- **TASK TO COMPLETE**: Strip out the pictures and transcribe the records that follow exactly.

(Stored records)
+ + + + +

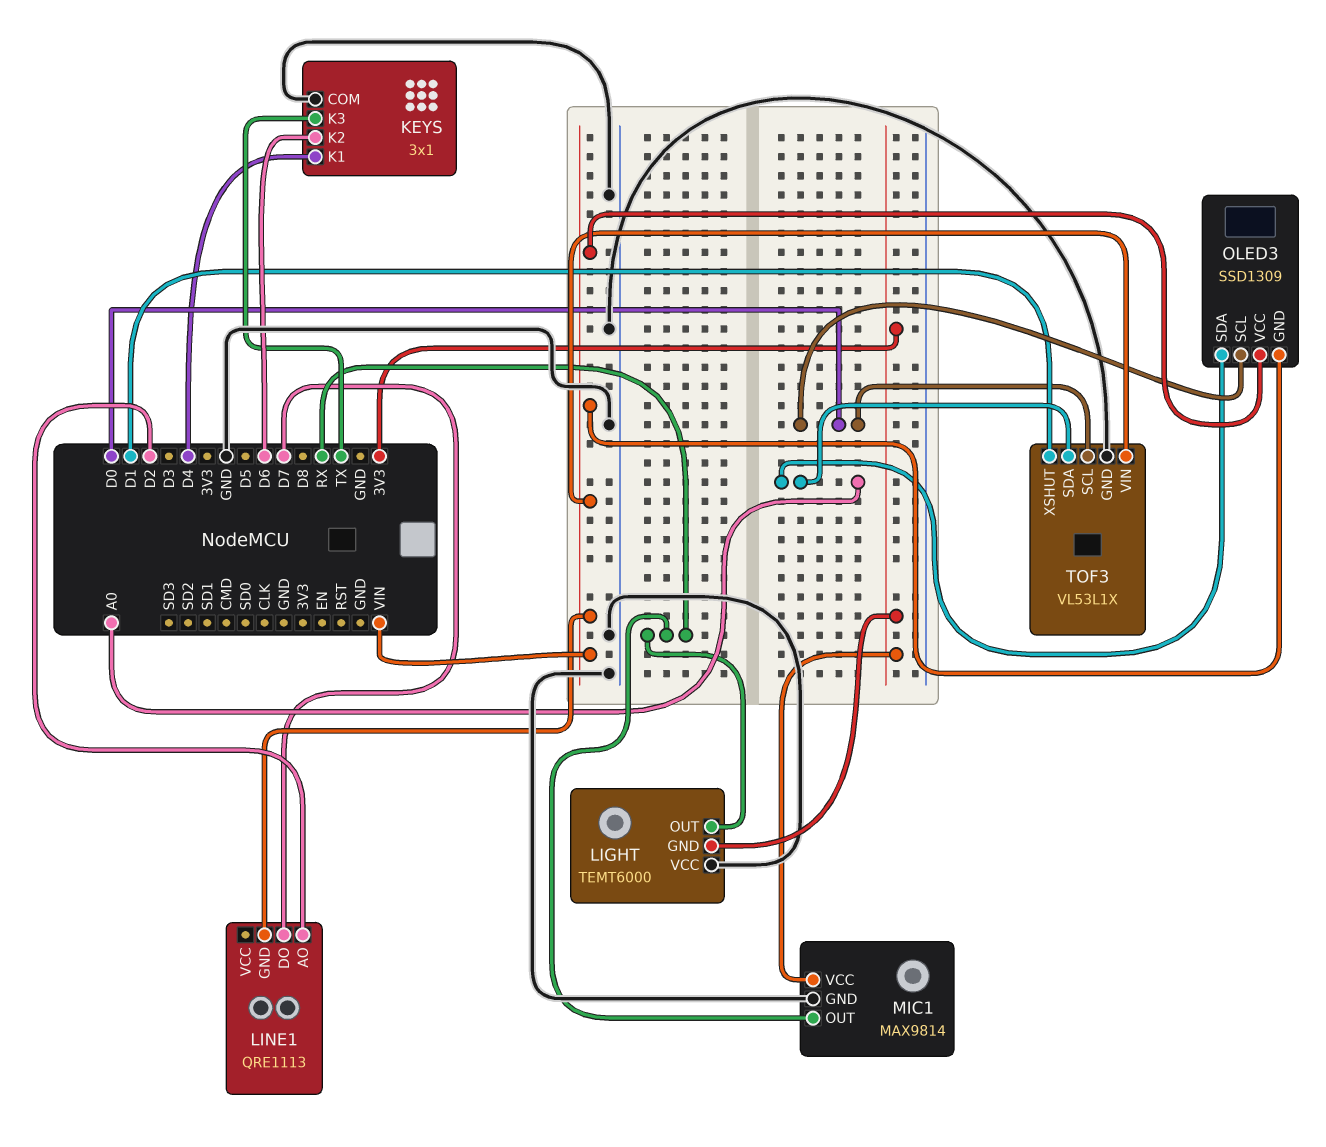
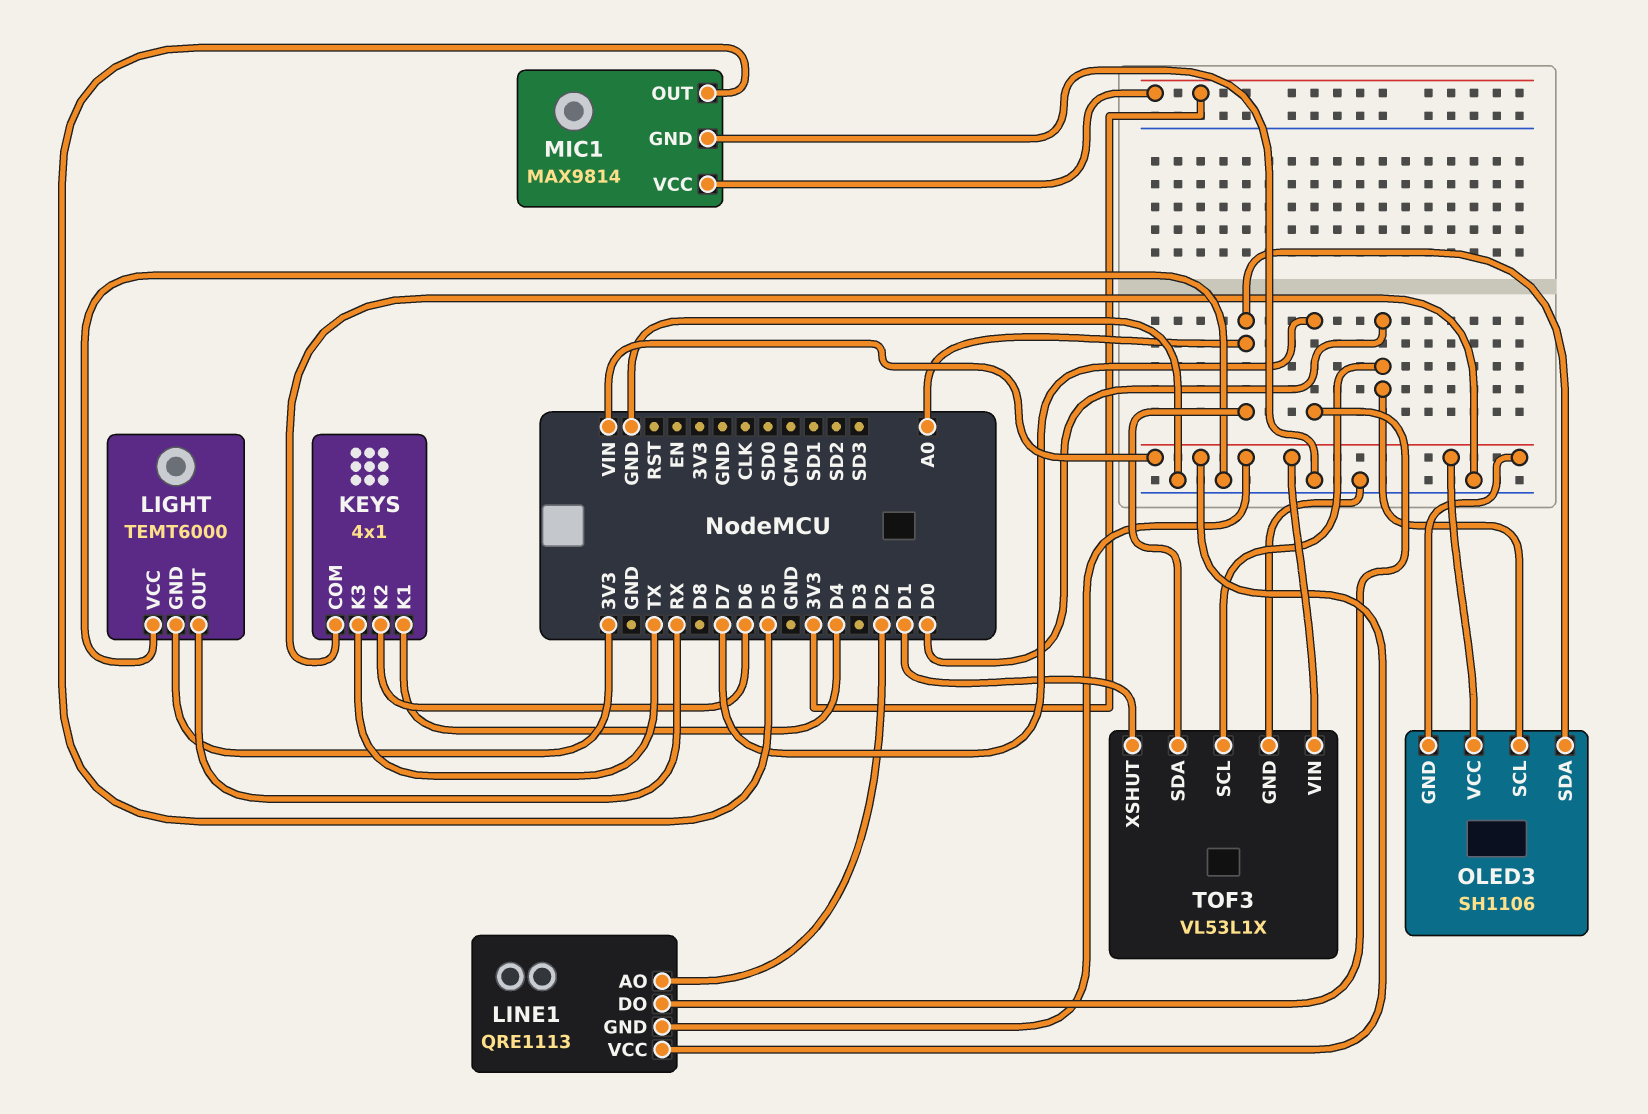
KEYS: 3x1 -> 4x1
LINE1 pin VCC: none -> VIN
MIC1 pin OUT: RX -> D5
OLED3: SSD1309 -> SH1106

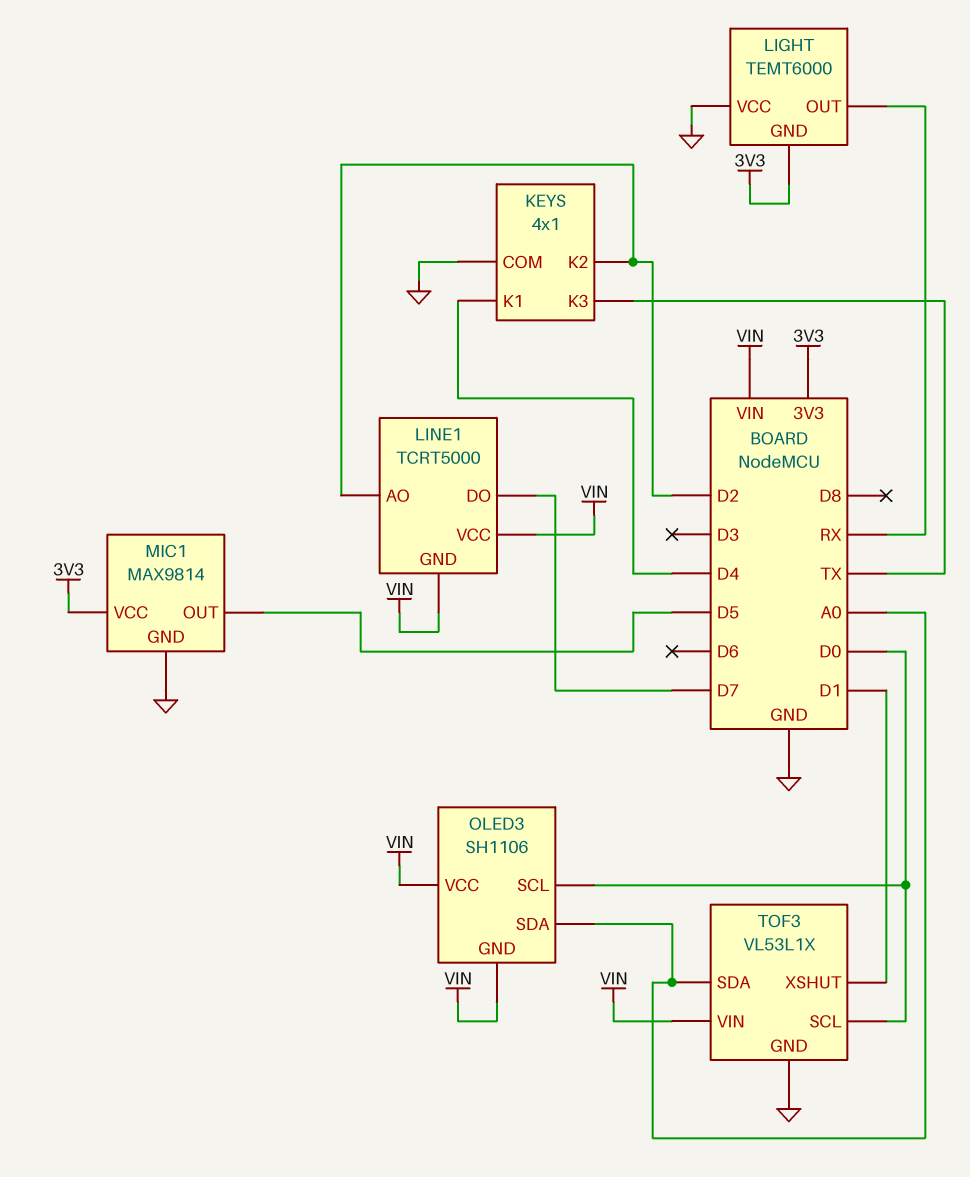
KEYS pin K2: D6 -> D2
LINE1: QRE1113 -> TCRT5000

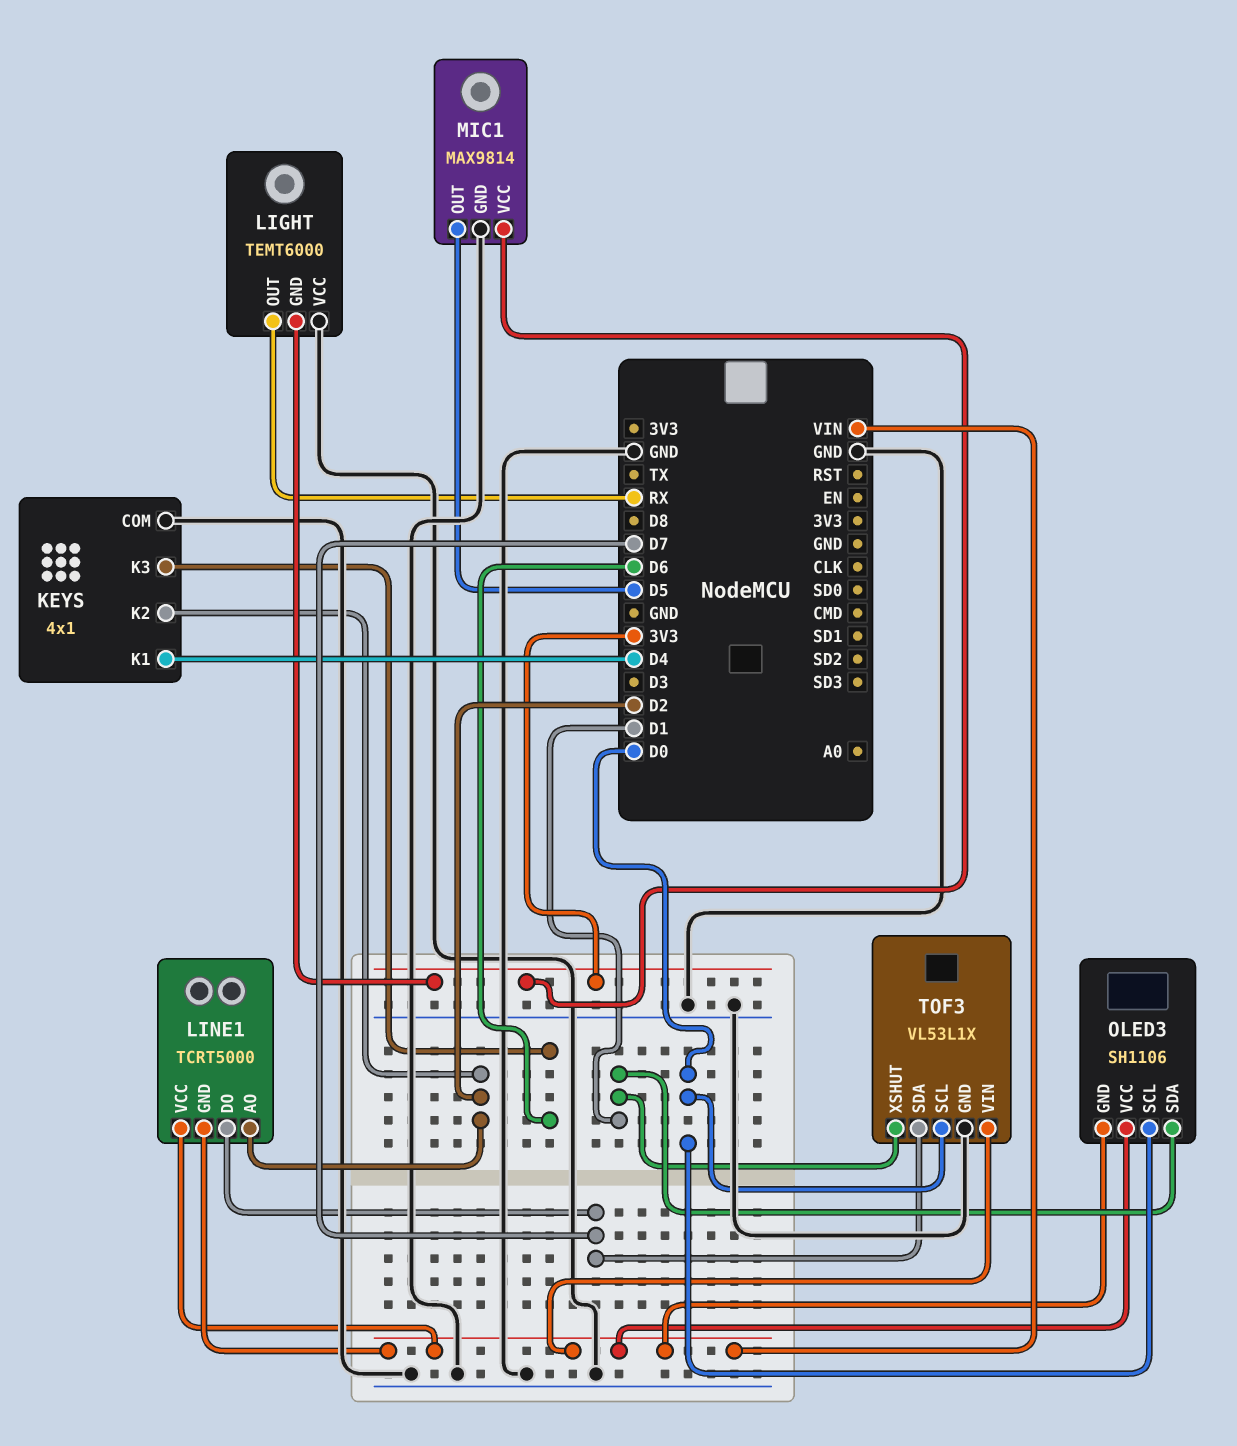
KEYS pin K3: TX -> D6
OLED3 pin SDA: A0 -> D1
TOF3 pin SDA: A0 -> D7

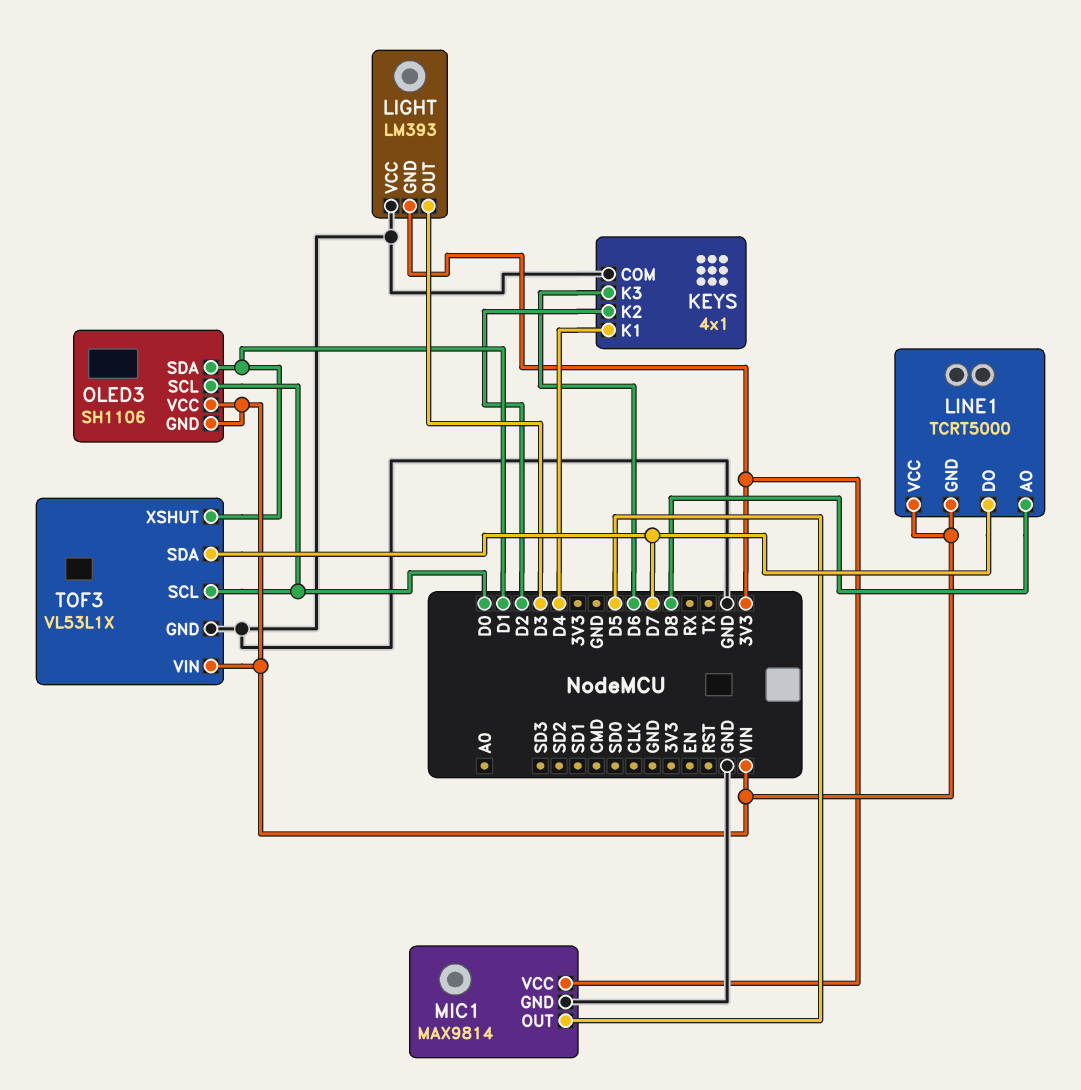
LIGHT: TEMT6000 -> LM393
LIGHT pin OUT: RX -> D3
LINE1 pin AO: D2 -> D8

+ + + + +

- **OUTPUT FOR THIS TASK**:
KEYS: 3x1 -> 4x1
LINE1 pin VCC: none -> VIN
MIC1 pin OUT: RX -> D5
OLED3: SSD1309 -> SH1106

KEYS pin K2: D6 -> D2
LINE1: QRE1113 -> TCRT5000

KEYS pin K3: TX -> D6
OLED3 pin SDA: A0 -> D1
TOF3 pin SDA: A0 -> D7

LIGHT: TEMT6000 -> LM393
LIGHT pin OUT: RX -> D3
LINE1 pin AO: D2 -> D8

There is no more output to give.